== EXERCISE MATERIALS ==
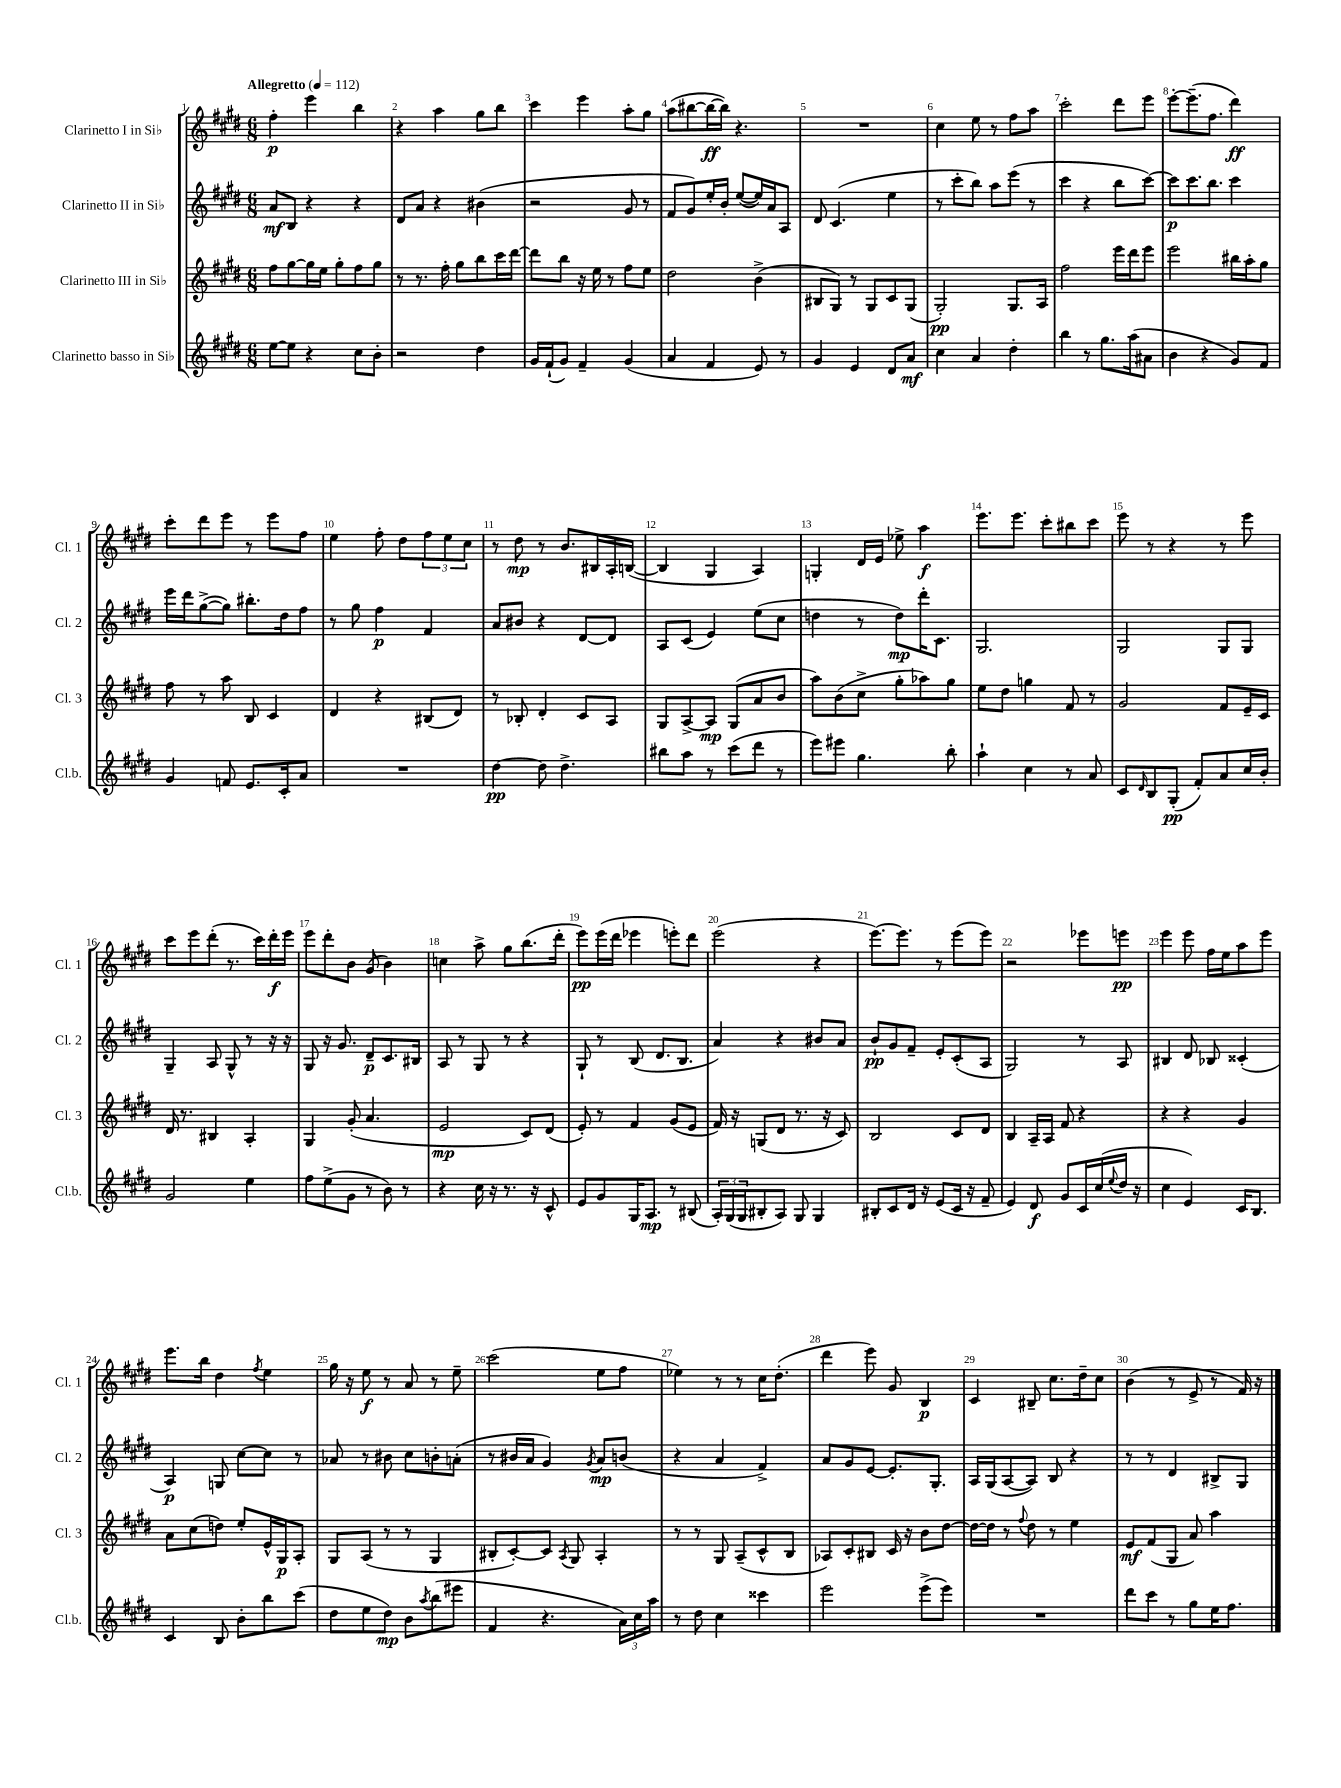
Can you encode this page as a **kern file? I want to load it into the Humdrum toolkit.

**kern	**dynam	**kern	**dynam	**kern	**dynam	**kern	**dynam
*part4	*part4	*part3	*part3	*part2	*part2	*part1	*part1
*staff4	*staff4	*staff3	*staff3	*staff2	*staff2	*staff1	*staff1
*I"Clarinetto basso in Si♭	*	*I"Clarinetto III in Si♭	*	*I"Clarinetto II in Si♭	*	*I"Clarinetto I in Si♭	*
*I'Cl.b.	*	*I'Cl. 3	*	*I'Cl. 2	*	*I'Cl. 1	*
*clefG2	*	*clefG2	*	*clefG2	*	*clefG2	*
*k[f#c#g#d#]	*	*k[f#c#g#d#]	*	*k[f#c#g#d#]	*	*k[f#c#g#d#]	*
*M6/8	*	*M6/8	*	*M6/8	*	*M6/8	*
*MM112	*	*MM112	*	*MM112	*	*MM112	*
=1	=1	=1	=1	=1	=1	=1	=1
!	!	!	!	!	!	!LO:TX:a:B:t=Allegretto	!
[8ee\L	.	8ff#\L	.	8a/L	mf	4ff#'\	p
8ee\J]	.	[8gg#\	.	8B/J	.	.	.
4r	.	16gg#\L]	.	4r	.	4eee\	.
.	.	16ee\JJ	.	.	.	.	.
.	.	8gg#'\L	.	.	.	.	.
8cc#\L	.	8ff#\	.	4r	.	4bb\	.
8b'\J	.	8gg#\J	.	.	.	.	.
=2	=2	=2	=2	=2	=2	=2	=2
2r	.	8r	.	8d#/L	.	4r	.
.	.	8.r	.	8a/J	.	.	.
.	.	.	.	4r	.	4aa\	.
.	.	16ff#'\	.	.	.	.	.
.	.	8gg#\L	.	.	.	.	.
4dd#\	.	8bb\	.	(4b#X\	.	8gg#\L	.
.	.	16ccc#\L	.	.	.	8bb\J	.
.	.	[16ddd#\JJ	.	.	.	.	.
=3	=3	=3	=3	=3	=3	=3	=3
16g#/LL	.	8ddd#\L]	.	2r	.	4ccc#\	.
(16f#`/J	.	.	.	.	.	.	.
8g#/J)	.	8bb\J	.	.	.	.	.
4f#~/	.	16r	.	.	.	4eee\	.
.	.	16ee\	.	.	.	.	.
.	.	8r	.	.	.	.	.
(4g#/	.	8ff#\L	.	8g#/	.	8aa'\L	.
.	.	8ee\J	.	8r	.	8gg#\J	.
=4	=4	=4	=4	=4	=4	=4	=4
4a/	.	2dd#\	.	8f#/L	.	(8aa\L	.
.	.	.	.	8g#/)	.	[8bb#X\	.
4f#/	.	.	.	16ee'/L	.	16bb#\L_	ff
.	.	.	.	16b'/JJ	.	16bb#\JJ])	.
.	.	.	.	([8ee/L	.	4.r	.
8e/)	.	(4b^\	.	16ee/L])	.	.	.
.	.	.	.	16a/J	.	.	.
8r	.	.	.	8A/J	.	.	.
=5	=5	=5	=5	=5	=5	=5	=5
4g#/	.	8B#X/L	.	8d#/	.	2.r	.
.	.	8G#/J)	.	(4.c#/	.	.	.
4e/	.	8r	.	.	.	.	.
.	.	8G#/L	.	.	.	.	.
8d#/L	.	8c#/	.	4ee\	.	.	.
8a/J	mf	(8G#/J	.	.	.	.	.
=6	=6	=6	=6	=6	=6	=6	=6
4cc#\	.	2G#'/)	pp	8r	.	4cc#\	.
.	.	.	.	8ccc#'\L	.	.	.
4a/	.	.	.	8bb\J)	.	8ee\	.
.	.	.	.	8aa\L	.	8r	.
4dd#'\	.	8.G#/L	.	(8eee\J	.	8ff#\L	.
.	.	.	.	8r	.	8aa\J	.
.	.	16A/Jk	.	.	.	.	.
=7	=7	=7	=7	=7	=7	=7	=7
4bb\	.	2ff#\	.	4ccc#\	.	2ccc#'\	.
8r	.	.	.	4r	.	.	.
8.gg#\L	.	.	.	.	.	.	.
.	.	16eee\LL	.	8bb\L	.	8ddd#\L	.
(16aa\k	.	16ddd#\J	.	.	.	.	.
8a#X\J	.	8eee\J	.	[8ccc#\J)	.	8eee\J	.
=8	=8	=8	=8	=8	=8	=8	=8
4b\	.	2eee\	.	8ccc#\L]	p	[8eee'\L	.
.	.	.	.	8.ccc#\	.	(8.eee~\]	.
4r	.	.	.	.	.	.	.
.	.	.	.	8.bb\J	.	8.ff#\J	.
8g#/L)	.	16bb#X\LL	.	4ccc#\	.	4ddd#\)	ff
.	.	16aa'\J	.	.	.	.	.
8f#/J	.	8gg#\J	.	.	.	.	.
!!LO:LB:g=z
=9	=9	=9	=9	=9	=9	=9	=9
4g#/	.	8ff#\	.	16eee\LL	.	8ccc#'\L	.
.	.	.	.	16ddd#\J	.	.	.
.	.	8r	.	([8gg#^\	.	8ddd#\	.
8fn/	.	8aa\	.	8gg#\J])	.	8eee\J	.
8.e/L	.	8B/	.	8.bb#X'\L	.	8r	.
.	.	4c#/	.	.	.	8eee\L	.
16c#'/k	.	.	.	16dd#\k	.	.	.
8a/J	.	.	.	8ff#\J	.	8ff#\J	.
=10	=10	=10	=10	=10	=10	=10	=10
2.r	.	4d#/	.	8r	.	4ee\	.
.	.	.	.	8gg#\	.	.	.
.	.	4r	.	4ff#\	p	8ff#'\	.
.	.	.	.	.	.	8dd#\L	.
.	.	(8B#X/L	.	4f#/	.	12ff#\	.
.	.	.	.	.	.	12ee\	.
.	.	8d#/J)	.	.	.	.	.
.	.	.	.	.	.	12cc#\J	.
=11	=11	=11	=11	=11	=11	=11	=11
[4dd#\	pp	8r	.	8a/L	.	8r	.
.	.	8B-X'/	.	8b#X/J	.	8dd#\	mp
8dd#\]	.	4d#'/	.	4r	.	8r	.
4.dd#^\	.	.	.	.	.	8.b/L	.
.	.	8c#/L	.	[8d#/L	.	.	.
.	.	.	.	.	.	16B#X/L	.
.	.	8A/J	.	8d#/J]	.	16A'/	.
.	.	.	.	.	.	([16Bn/JJ	.
=12	=12	=12	=12	=12	=12	=12	=12
8bb#X\L	.	8G#/L	.	8A/L	.	4B/]	.
8aa\J	.	[8A^/	.	(8c#/J	.	.	.
8r	.	8A/J]	mp	4e/)	.	4G#/	.
(8ccc#\L	.	(8G#/L	.	.	.	.	.
8ddd#\J	.	8a/	.	(8ee\L	.	4A/)	.
8r	.	8b/J	.	8cc#\J	.	.	.
=13	=13	=13	=13	=13	=13	=13	=13
8eee\L)	.	8aa\L)	.	4ddn\	.	4Gn'/	.
8eee#X\J	.	(8b\	.	.	.	.	.
4.gg#\	.	8cc#^\J	.	8r	.	16d#/LL	.
.	.	.	.	.	.	16e/JJ	.
.	.	8gg#'\L	.	8dd\L)	mp	8ee-X^\	.
.	.	8aa-X\)	.	16ddd#'\K	.	4aa\	f
.	.	.	.	8.c#\J	.	.	.
8bb'\	.	8gg#\J	.	.	.	.	.
=14	=14	=14	=14	=14	=14	=14	=14
4aa`\	.	8ee\L	.	2.G#/	.	8.eee\L	.
.	.	8dd#\J	.	.	.	.	.
.	.	.	.	.	.	8.eee\J	.
4cc#\	.	4ggn\	.	.	.	.	.
.	.	.	.	.	.	8ccc#'\L	.
8r	.	8f#/	.	.	.	8bb#X\	.
8a/	.	8r	.	.	.	8ccc#\J	.
=15	=15	=15	=15	=15	=15	=15	=15
8c#/L	.	2g#/	.	2G#/	.	8eee\	.
16qqd#/	.	.	.	.	.	.	.
8B/	.	.	.	.	.	8r	.
(8G#'/J	pp	.	.	.	.	4r	.
8f#'/L)	.	.	.	.	.	.	.
8a/	.	8f#/L	.	8G#/L	.	8r	.
16cc#/L	.	16e~/L	.	8G#/J	.	8eee\	.
16b'/JJ	.	16c#/JJ	.	.	.	.	.
!!LO:LB:g=z
=16	=16	=16	=16	=16	=16	=16	=16
2g#/	.	16d#/	.	4G#~/	.	8ccc#\L	.
.	.	8.r	.	.	.	.	.
.	.	.	.	.	.	8eee\	.
.	.	4B#X/	.	8A/	.	(8ddd#'\J	.
.	.	.	.	8G#^^/	.	8.r	.
4ee\	.	4A'/	.	8r	.	.	.
.	.	.	.	.	.	16ccc#\LL)	.
.	.	.	.	16r	.	16ddd#'\	f
.	.	.	.	16r	.	16eee\JJ	.
=17	=17	=17	=17	=17	=17	=17	=17
8ff#\L	.	4G#/	.	8G#/	.	8eee\L	.
(8ee^\	.	.	.	16r	.	8ddd#'\	.
.	.	.	.	8.g#/	.	.	.
8g#\J	.	(8g#'/	.	.	.	8b\J	.
8r	.	4.a/	.	8d#~/L	p	(8g#/	.
8b\)	.	.	.	8.c#/	.	4b\)	.
8r	.	.	.	.	.	.	.
.	.	.	.	16B#X/Jk	.	.	.
=18	=18	=18	=18	=18	=18	=18	=18
4r	.	2e/	mp	8A/	.	4ccn\	.
.	.	.	.	8r	.	.	.
16cc#\	.	.	.	8G#/	.	8aa^\	.
16r	.	.	.	.	.	.	.
8.r	.	.	.	8r	.	8gg#\L	.
.	.	8c#/L)	.	4r	.	(8.bb\	.
16r	.	.	.	.	.	.	.
8c#^^/	.	(8d#/J	.	.	.	.	.
.	.	.	.	.	.	16ddd#'\Jk	.
=19	=19	=19	=19	=19	=19	=19	=19
8e/L	.	8e'/)	.	8G#`/	.	8eee\L)	pp
8g#/	.	8r	.	8r	.	(16eee\L	.
.	.	.	.	.	.	16ddd#\JJ	.
16G#/K	.	4f#/	.	(8B/	.	4eee-X\	.
8.A/J	mp	.	.	.	.	.	.
.	.	.	.	8.d#/L	.	.	.
8r	.	(8g#/L	.	.	.	8eeen'\L)	.
.	.	.	.	8.B/J	.	.	.
(8B#X/	.	8e/J	.	.	.	8ddd#\J	.
=20	=20	=20	=20	=20	=20	=20	=20
24A'/LL)	.	16f#/)	.	4a/)	.	(2eee\	.
(24G#/	.	.	.	.	.	.	.
.	.	16r	.	.	.	.	.
24G#/J	.	.	.	.	.	.	.
8B#X'/	.	(8Gn/L	.	.	.	.	.
8A/J)	.	8d#/J	.	4r	.	.	.
8G#/	.	8.r	.	.	.	.	.
4G#/	.	.	.	8b#X/L	.	4r	.
.	.	16r	.	.	.	.	.
.	.	8c#/)	.	8a/J	.	.	.
=21	=21	=21	=21	=21	=21	=21	=21
8B#X'/L	.	2B/	.	8b`/L	pp	[8.eee\L)	.
8c#/	.	.	.	8g#/	.	.	.
.	.	.	.	.	.	8.eee\J]	.
16d#/Jk	.	.	.	8f#~/J	.	.	.
16r	.	.	.	.	.	.	.
(8e/L	.	.	.	8e'/L	.	8r	.
16c#/Jk	.	8c#/L	.	(8c#'/	.	(8eee\L	.
16r	.	.	.	.	.	.	.
8f#~/	.	8d#/J	.	8A/J	.	8eee\J)	.
=22	=22	=22	=22	=22	=22	=22	=22
4e/)	.	4B/	.	2G#/)	.	2r	.
8d#/	f	16A~/LL	.	.	.	.	.
.	.	16A/JJ	.	.	.	.	.
8g#/L	.	8f#/	.	.	.	.	.
16c#/L	.	4r	.	8r	.	8eee-X\L	.
(16cc#/	.	.	.	.	.	.	.
8qqee/	.	.	.	.	.	.	.
16dd#/JJ	.	.	.	8A/	.	8eeen\J	pp
16r	.	.	.	.	.	.	.
=23	=23	=23	=23	=23	=23	=23	=23
4cc#\	.	4r	.	4B#X/	.	4eee\	.
4e/)	.	4r	.	8d#/	.	8eee\	.
.	.	.	.	8B-X/	.	16ff#\LL	.
.	.	.	.	.	.	16ee\J	.
16c#/KL	.	4g#/	.	(4c##X'/	.	8aa\	.
8.B/J	.	.	.	.	.	.	.
.	.	.	.	.	.	8eee\J	.
!!LO:LB:g=z
=24	=24	=24	=24	=24	=24	=24	=24
4c#/	.	8a\L	.	4A/)	p	8.eee\L	.
.	.	(8cc#\	.	.	.	.	.
.	.	.	.	.	.	16bb\Jk	.
8B/	.	8ddn\J)	.	8Gn/	.	4dd#\	.
8b'\L	.	8ee'/L	.	[8cc#\L	.	.	.
.	.	.	.	.	.	8qff#/	.
8bb\	.	16e^^/L	.	8cc#\J]	.	4ee\	.
.	.	16G#/J	p	.	.	.	.
(8ccc#\J	.	8A'/J	.	8r	.	.	.
=25	=25	=25	=25	=25	=25	=25	=25
8dd#\L	.	8G#/L	.	8a-X/	.	16gg#\	.
.	.	.	.	.	.	16r	.
8ee\	.	(8A/J	.	8r	.	8ee\	f
8dd#\J)	mp	8r	.	8b#X\	.	8r	.
8b\L	.	8r	.	8cc#\L	.	8a/	.
8qaa/	.	.	.	.	.	.	.
(8bb\	.	4G#/	.	8bn'\	.	8r	.
8eee#X\J	.	.	.	(8an'\J	.	8ee~\	.
=26	=26	=26	=26	=26	=26	=26	=26
4f#/	.	8B#X'/L	.	8r	.	(2ccc#\	.
.	.	[8c#'/)	.	16b#X/LL	.	.	.
.	.	.	.	16a/JJ	.	.	.
4.r	.	8c#/J]	.	4g#/)	.	.	.
.	.	8qA/	.	.	.	.	.
.	.	8G#/	.	.	.	.	.
.	.	.	.	8qg#/	.	.	.
.	.	4A'/	.	8a/L	mp	8ee\L	.
24a\LL)	.	.	.	(8bn/J	.	8ff#\J	.
24cc#\	.	.	.	.	.	.	.
24aa\JJ	.	.	.	.	.	.	.
=27	=27	=27	=27	=27	=27	=27	=27
8r	.	8r	.	4r	.	4ee-X\)	.
8dd#\	.	8r	.	.	.	.	.
4cc#\	.	8G#/	.	4a/	.	8r	.
.	.	(8A~/L	.	.	.	8r	.
4ccc##X\	.	8c#^^/	.	4f#^/)	.	16cc#\KL	.
.	.	.	.	.	.	(8.dd#'\J	.
.	.	8B/J	.	.	.	.	.
=28	=28	=28	=28	=28	=28	=28	=28
2eee\	.	8A-X/L)	.	8a/L	.	4ddd#\	.
.	.	8c#'/	.	8g#/	.	.	.
.	.	8B#X/J	.	[8e/J	.	8eee\)	.
.	.	16c#/	.	8.e'/L]	.	8g#/	.
.	.	16r	.	.	.	.	.
(8eee^\L	.	8b\L	.	.	.	4B/	p
.	.	.	.	8.G#'/J	.	.	.
8eee\J)	.	[8dd#\J	.	.	.	.	.
=29	=29	=29	=29	=29	=29	=29	=29
2.r	.	16dd#\LL_	.	16A/LL	.	4c#/	.
.	.	16dd#\JJ]	.	(16G#/J	.	.	.
.	.	8r	.	[8A/	.	.	.
.	.	8qqff#/	.	.	.	.	.
.	.	8dd#\	.	8A/J])	.	8B#X~/	.
.	.	8r	.	8B/	.	8.cc#\L	.
.	.	4ee\	.	4r	.	.	.
.	.	.	.	.	.	16dd#~\k	.
.	.	.	.	.	.	8cc#\J	.
=30	=30	=30	=30	=30	=30	=30	=30
8ddd#\L	.	8e/L	mf	8r	.	(4b\	.
8ccc#\J	.	(8f#/	.	8r	.	.	.
8r	.	8G#/J	.	4d#/	.	8r	.
8gg#\L	.	8a/)	.	.	.	8e^/	.
16ee\K	.	4aa\	.	8B#X^/L	.	8r	.
8.ff#\J	.	.	.	.	.	.	.
.	.	.	.	8G#/J	.	16f#/)	.
.	.	.	.	.	.	16r	.
==	==	==	==	==	==	==	==
*-	*-	*-	*-	*-	*-	*-	*-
===
_GIVEN PROBLEM:_ Pull out every line above that contains the string "kern", and copy each one unchanged.

_WRITTEN SOLUTION:_
Can you encode this page as a **kern file? I want to load it into the Humdrum toolkit.
**kern	**dynam	**kern	**dynam	**kern	**dynam	**kern	**dynam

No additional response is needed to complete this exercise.